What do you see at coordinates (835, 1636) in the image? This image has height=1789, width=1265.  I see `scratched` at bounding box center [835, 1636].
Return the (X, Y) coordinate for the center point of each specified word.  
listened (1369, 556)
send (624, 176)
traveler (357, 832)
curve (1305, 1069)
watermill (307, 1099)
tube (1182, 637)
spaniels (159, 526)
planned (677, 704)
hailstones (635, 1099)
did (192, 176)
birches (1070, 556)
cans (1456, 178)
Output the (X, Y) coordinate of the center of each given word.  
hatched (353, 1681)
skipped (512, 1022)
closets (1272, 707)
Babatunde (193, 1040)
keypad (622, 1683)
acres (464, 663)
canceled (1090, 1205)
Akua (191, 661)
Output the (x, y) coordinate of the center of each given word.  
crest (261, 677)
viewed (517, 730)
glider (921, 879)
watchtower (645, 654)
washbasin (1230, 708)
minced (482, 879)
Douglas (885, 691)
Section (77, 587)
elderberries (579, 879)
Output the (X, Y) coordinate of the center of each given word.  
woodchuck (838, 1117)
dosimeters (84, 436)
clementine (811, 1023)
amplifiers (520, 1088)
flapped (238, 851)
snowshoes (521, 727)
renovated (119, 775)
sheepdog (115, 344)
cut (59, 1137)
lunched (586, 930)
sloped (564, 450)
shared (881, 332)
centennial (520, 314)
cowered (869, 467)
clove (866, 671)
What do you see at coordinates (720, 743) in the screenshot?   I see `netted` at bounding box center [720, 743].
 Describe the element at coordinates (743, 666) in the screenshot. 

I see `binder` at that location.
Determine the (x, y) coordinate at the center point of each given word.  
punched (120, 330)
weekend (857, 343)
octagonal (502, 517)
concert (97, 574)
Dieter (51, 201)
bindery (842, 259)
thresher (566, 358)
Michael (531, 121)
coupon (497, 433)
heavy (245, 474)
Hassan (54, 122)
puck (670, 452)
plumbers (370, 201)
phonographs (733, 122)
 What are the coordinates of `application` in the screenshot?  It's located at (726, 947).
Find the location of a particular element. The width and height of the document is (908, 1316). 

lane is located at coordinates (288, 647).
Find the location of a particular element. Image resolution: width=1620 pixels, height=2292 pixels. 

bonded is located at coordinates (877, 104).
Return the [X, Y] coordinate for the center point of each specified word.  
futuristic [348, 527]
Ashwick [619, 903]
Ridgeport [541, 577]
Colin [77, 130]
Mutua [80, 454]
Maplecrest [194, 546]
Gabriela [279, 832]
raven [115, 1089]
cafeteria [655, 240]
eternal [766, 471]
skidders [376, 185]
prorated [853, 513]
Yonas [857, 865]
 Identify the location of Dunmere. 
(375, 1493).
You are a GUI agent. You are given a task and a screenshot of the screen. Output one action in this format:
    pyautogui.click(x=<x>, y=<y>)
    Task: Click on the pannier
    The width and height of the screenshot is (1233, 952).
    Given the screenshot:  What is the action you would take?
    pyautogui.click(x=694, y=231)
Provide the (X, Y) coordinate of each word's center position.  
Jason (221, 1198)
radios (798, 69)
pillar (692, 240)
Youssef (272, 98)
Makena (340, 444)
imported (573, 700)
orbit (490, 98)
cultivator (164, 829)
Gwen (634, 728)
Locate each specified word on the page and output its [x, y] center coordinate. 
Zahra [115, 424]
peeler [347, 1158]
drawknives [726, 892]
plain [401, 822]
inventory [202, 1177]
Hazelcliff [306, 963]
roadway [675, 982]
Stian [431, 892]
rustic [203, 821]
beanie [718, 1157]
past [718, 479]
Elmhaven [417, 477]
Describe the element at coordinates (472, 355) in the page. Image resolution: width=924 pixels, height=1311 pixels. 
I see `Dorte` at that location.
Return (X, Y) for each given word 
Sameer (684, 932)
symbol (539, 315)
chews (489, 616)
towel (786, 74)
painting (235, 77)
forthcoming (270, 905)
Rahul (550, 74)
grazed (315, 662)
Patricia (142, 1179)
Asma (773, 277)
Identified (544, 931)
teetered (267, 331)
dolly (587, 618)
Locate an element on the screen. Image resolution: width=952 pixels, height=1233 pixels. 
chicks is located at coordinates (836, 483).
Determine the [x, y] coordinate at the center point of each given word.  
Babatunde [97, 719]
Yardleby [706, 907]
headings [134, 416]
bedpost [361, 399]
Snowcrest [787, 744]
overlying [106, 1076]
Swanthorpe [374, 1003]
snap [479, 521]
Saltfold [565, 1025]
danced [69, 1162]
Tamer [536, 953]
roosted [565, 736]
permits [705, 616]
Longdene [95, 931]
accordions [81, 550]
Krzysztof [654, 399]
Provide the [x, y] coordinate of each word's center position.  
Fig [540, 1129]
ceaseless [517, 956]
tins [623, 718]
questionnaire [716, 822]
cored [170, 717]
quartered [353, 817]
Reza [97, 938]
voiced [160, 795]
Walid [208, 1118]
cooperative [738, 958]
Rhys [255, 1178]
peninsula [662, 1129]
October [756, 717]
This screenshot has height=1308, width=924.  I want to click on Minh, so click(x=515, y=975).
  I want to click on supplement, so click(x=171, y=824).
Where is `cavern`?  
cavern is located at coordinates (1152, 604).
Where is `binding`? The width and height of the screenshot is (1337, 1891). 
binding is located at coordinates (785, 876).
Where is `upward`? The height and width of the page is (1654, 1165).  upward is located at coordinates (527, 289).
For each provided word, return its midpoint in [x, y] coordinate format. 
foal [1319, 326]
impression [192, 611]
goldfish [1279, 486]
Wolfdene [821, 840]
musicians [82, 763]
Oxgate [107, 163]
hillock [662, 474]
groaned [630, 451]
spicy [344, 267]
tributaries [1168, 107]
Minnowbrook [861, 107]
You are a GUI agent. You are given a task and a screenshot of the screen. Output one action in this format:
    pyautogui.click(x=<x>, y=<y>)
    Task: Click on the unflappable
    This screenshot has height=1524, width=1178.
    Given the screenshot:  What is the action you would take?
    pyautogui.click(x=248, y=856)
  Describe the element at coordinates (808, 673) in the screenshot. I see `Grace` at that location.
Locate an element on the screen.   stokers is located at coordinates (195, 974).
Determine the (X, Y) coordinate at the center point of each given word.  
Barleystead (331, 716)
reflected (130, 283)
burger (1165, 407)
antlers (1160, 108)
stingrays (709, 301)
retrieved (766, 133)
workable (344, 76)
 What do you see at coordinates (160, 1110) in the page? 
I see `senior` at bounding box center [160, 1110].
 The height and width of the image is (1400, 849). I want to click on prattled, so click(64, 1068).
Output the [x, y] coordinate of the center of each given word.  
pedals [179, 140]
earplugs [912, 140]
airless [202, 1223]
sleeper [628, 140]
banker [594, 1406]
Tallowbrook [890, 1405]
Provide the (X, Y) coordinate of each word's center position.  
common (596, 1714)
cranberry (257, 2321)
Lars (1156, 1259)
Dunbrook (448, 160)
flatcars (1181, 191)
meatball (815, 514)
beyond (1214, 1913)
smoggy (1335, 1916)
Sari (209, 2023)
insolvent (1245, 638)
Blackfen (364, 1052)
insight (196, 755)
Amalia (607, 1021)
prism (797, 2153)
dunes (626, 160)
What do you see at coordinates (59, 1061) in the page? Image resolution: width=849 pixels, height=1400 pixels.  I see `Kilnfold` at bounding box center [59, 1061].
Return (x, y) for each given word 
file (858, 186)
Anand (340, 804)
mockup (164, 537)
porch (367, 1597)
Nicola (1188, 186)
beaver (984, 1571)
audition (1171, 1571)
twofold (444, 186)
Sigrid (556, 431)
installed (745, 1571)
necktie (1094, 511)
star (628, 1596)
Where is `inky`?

──────────────────────────────

Request:
Revise the data above by changing every "each given word" to "each listed word" and leaving everything else unchanged.

Complete output:
What do you see at coordinates (835, 1636) in the image? This image has height=1789, width=1265.  I see `scratched` at bounding box center [835, 1636].
Return the (X, Y) coordinate for the center point of each specified word.  
listened (1369, 556)
send (624, 176)
traveler (357, 832)
curve (1305, 1069)
watermill (307, 1099)
tube (1182, 637)
spaniels (159, 526)
planned (677, 704)
hailstones (635, 1099)
did (192, 176)
birches (1070, 556)
cans (1456, 178)
Output the (X, Y) coordinate of the center of each listed word.  
hatched (353, 1681)
skipped (512, 1022)
closets (1272, 707)
Babatunde (193, 1040)
keypad (622, 1683)
acres (464, 663)
canceled (1090, 1205)
Akua (191, 661)
Output the (x, y) coordinate of the center of each listed word.  
crest (261, 677)
viewed (517, 730)
glider (921, 879)
watchtower (645, 654)
washbasin (1230, 708)
minced (482, 879)
Douglas (885, 691)
Section (77, 587)
elderberries (579, 879)
Output the (X, Y) coordinate of the center of each listed word.  
woodchuck (838, 1117)
dosimeters (84, 436)
clementine (811, 1023)
amplifiers (520, 1088)
flapped (238, 851)
snowshoes (521, 727)
renovated (119, 775)
sheepdog (115, 344)
cut (59, 1137)
lunched (586, 930)
sloped (564, 450)
shared (881, 332)
centennial (520, 314)
cowered (869, 467)
clove (866, 671)
What do you see at coordinates (720, 743) in the screenshot?   I see `netted` at bounding box center [720, 743].
 Describe the element at coordinates (743, 666) in the screenshot. 

I see `binder` at that location.
Determine the (x, y) coordinate at the center point of each listed word.  
punched (120, 330)
weekend (857, 343)
octagonal (502, 517)
concert (97, 574)
Dieter (51, 201)
bindery (842, 259)
thresher (566, 358)
Michael (531, 121)
coupon (497, 433)
heavy (245, 474)
Hassan (54, 122)
puck (670, 452)
plumbers (370, 201)
phonographs (733, 122)
 What are the coordinates of `application` in the screenshot?  It's located at (726, 947).
Find the location of a particular element. The width and height of the document is (908, 1316). 

lane is located at coordinates (288, 647).
Find the location of a particular element. Image resolution: width=1620 pixels, height=2292 pixels. 

bonded is located at coordinates (877, 104).
Return the [X, Y] coordinate for the center point of each specified word.  
futuristic [348, 527]
Ashwick [619, 903]
Ridgeport [541, 577]
Colin [77, 130]
Mutua [80, 454]
Maplecrest [194, 546]
Gabriela [279, 832]
raven [115, 1089]
cafeteria [655, 240]
eternal [766, 471]
skidders [376, 185]
prorated [853, 513]
Yonas [857, 865]
 Identify the location of Dunmere. 
(375, 1493).
You are a GUI agent. You are given a task and a screenshot of the screen. Output one action in this format:
    pyautogui.click(x=<x>, y=<y>)
    Task: Click on the pannier
    The width and height of the screenshot is (1233, 952).
    Given the screenshot:  What is the action you would take?
    pyautogui.click(x=694, y=231)
Provide the (X, Y) coordinate of each word's center position.  
Jason (221, 1198)
radios (798, 69)
pillar (692, 240)
Youssef (272, 98)
Makena (340, 444)
imported (573, 700)
orbit (490, 98)
cultivator (164, 829)
Gwen (634, 728)
Locate each specified word on the page and output its [x, y] center coordinate. 
Zahra [115, 424]
peeler [347, 1158]
drawknives [726, 892]
plain [401, 822]
inventory [202, 1177]
Hazelcliff [306, 963]
roadway [675, 982]
Stian [431, 892]
rustic [203, 821]
beanie [718, 1157]
past [718, 479]
Elmhaven [417, 477]
Describe the element at coordinates (472, 355) in the page. Image resolution: width=924 pixels, height=1311 pixels. 
I see `Dorte` at that location.
Return (X, Y) for each listed word 
Sameer (684, 932)
symbol (539, 315)
chews (489, 616)
towel (786, 74)
painting (235, 77)
forthcoming (270, 905)
Rahul (550, 74)
grazed (315, 662)
Patricia (142, 1179)
Asma (773, 277)
Identified (544, 931)
teetered (267, 331)
dolly (587, 618)
Locate an element on the screen. Image resolution: width=952 pixels, height=1233 pixels. 
chicks is located at coordinates (836, 483).
Determine the [x, y] coordinate at the center point of each listed word.  
Babatunde [97, 719]
Yardleby [706, 907]
headings [134, 416]
bedpost [361, 399]
Snowcrest [787, 744]
overlying [106, 1076]
Swanthorpe [374, 1003]
snap [479, 521]
Saltfold [565, 1025]
danced [69, 1162]
Tamer [536, 953]
roosted [565, 736]
permits [705, 616]
Longdene [95, 931]
accordions [81, 550]
Krzysztof [654, 399]
Provide the [x, y] coordinate of each word's center position.  
Fig [540, 1129]
ceaseless [517, 956]
tins [623, 718]
questionnaire [716, 822]
cored [170, 717]
quartered [353, 817]
Reza [97, 938]
voiced [160, 795]
Walid [208, 1118]
cooperative [738, 958]
Rhys [255, 1178]
peninsula [662, 1129]
October [756, 717]
This screenshot has height=1308, width=924.  I want to click on Minh, so click(x=515, y=975).
  I want to click on supplement, so click(x=171, y=824).
Where is `cavern`?  
cavern is located at coordinates (1152, 604).
Where is `binding`? The width and height of the screenshot is (1337, 1891). 
binding is located at coordinates (785, 876).
Where is `upward`? The height and width of the page is (1654, 1165).  upward is located at coordinates (527, 289).
For each provided word, return its midpoint in [x, y] coordinate format. 
foal [1319, 326]
impression [192, 611]
goldfish [1279, 486]
Wolfdene [821, 840]
musicians [82, 763]
Oxgate [107, 163]
hillock [662, 474]
groaned [630, 451]
spicy [344, 267]
tributaries [1168, 107]
Minnowbrook [861, 107]
You are a GUI agent. You are given a task and a screenshot of the screen. Output one action in this format:
    pyautogui.click(x=<x>, y=<y>)
    Task: Click on the unflappable
    This screenshot has height=1524, width=1178.
    Given the screenshot:  What is the action you would take?
    pyautogui.click(x=248, y=856)
  Describe the element at coordinates (808, 673) in the screenshot. I see `Grace` at that location.
Locate an element on the screen.   stokers is located at coordinates (195, 974).
Determine the (X, Y) coordinate at the center point of each listed word.  
Barleystead (331, 716)
reflected (130, 283)
burger (1165, 407)
antlers (1160, 108)
stingrays (709, 301)
retrieved (766, 133)
workable (344, 76)
 What do you see at coordinates (160, 1110) in the page? 
I see `senior` at bounding box center [160, 1110].
 The height and width of the image is (1400, 849). I want to click on prattled, so click(64, 1068).
Output the [x, y] coordinate of the center of each listed word.  
pedals [179, 140]
earplugs [912, 140]
airless [202, 1223]
sleeper [628, 140]
banker [594, 1406]
Tallowbrook [890, 1405]
Provide the (X, Y) coordinate of each word's center position.  
common (596, 1714)
cranberry (257, 2321)
Lars (1156, 1259)
Dunbrook (448, 160)
flatcars (1181, 191)
meatball (815, 514)
beyond (1214, 1913)
smoggy (1335, 1916)
Sari (209, 2023)
insolvent (1245, 638)
Blackfen (364, 1052)
insight (196, 755)
Amalia (607, 1021)
prism (797, 2153)
dunes (626, 160)
What do you see at coordinates (59, 1061) in the page? Image resolution: width=849 pixels, height=1400 pixels.  I see `Kilnfold` at bounding box center [59, 1061].
Return (x, y) for each listed word 
file (858, 186)
Anand (340, 804)
mockup (164, 537)
porch (367, 1597)
Nicola (1188, 186)
beaver (984, 1571)
audition (1171, 1571)
twofold (444, 186)
Sigrid (556, 431)
installed (745, 1571)
necktie (1094, 511)
star (628, 1596)
Where is `inky`?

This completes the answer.